[INFORMATION PROVIDED Boundary: Start]

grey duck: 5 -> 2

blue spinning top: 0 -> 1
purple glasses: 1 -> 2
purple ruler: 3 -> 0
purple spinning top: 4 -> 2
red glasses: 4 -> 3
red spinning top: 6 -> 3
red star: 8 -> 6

[INFORMATION PROVIDED Boundary: End]
[INFORMATION PROVIDED Boundary: Start]

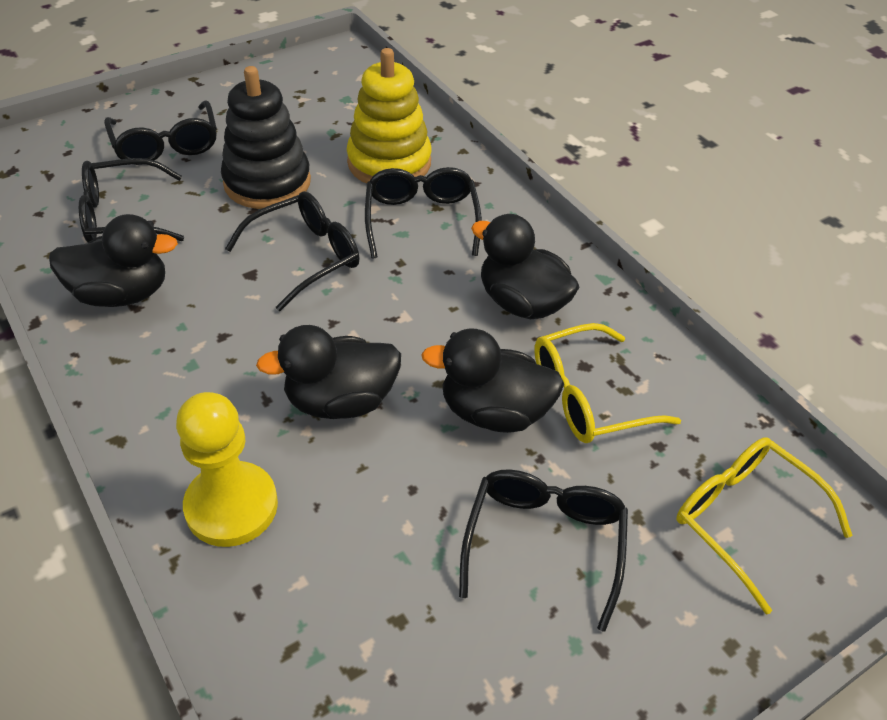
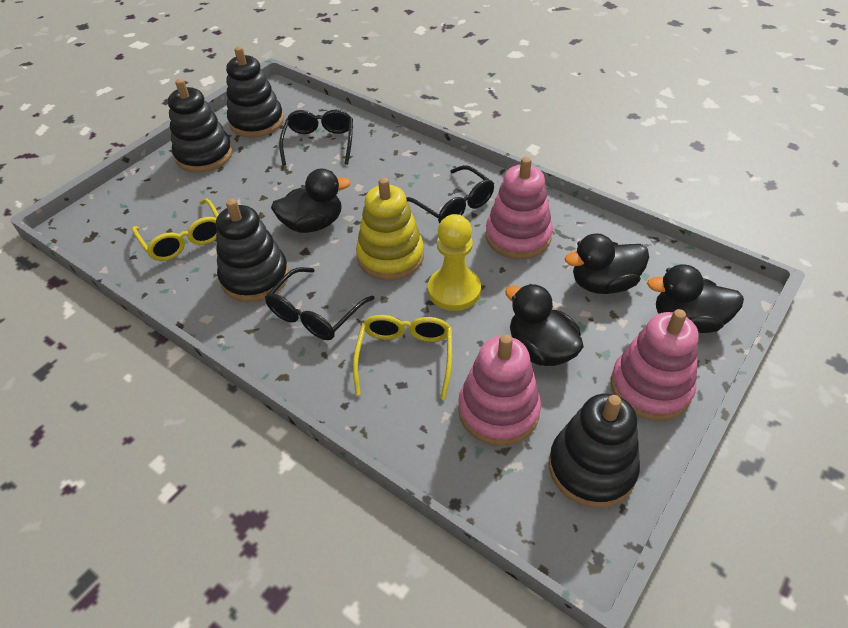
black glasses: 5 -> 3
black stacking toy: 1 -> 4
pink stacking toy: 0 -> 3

[INFORMATION PROVIDED Boundary: End]

HOW TO COMPLETE THIS TASK: Within the listing above, locate the line containing "black glasses: 5 -> 3" and the line containing "pink stacking toy: 0 -> 3". Reproduce those two lines and all lines between them exactly, with nothing added.

SOLUTION TO THE PROBLEM:
black glasses: 5 -> 3
black stacking toy: 1 -> 4
pink stacking toy: 0 -> 3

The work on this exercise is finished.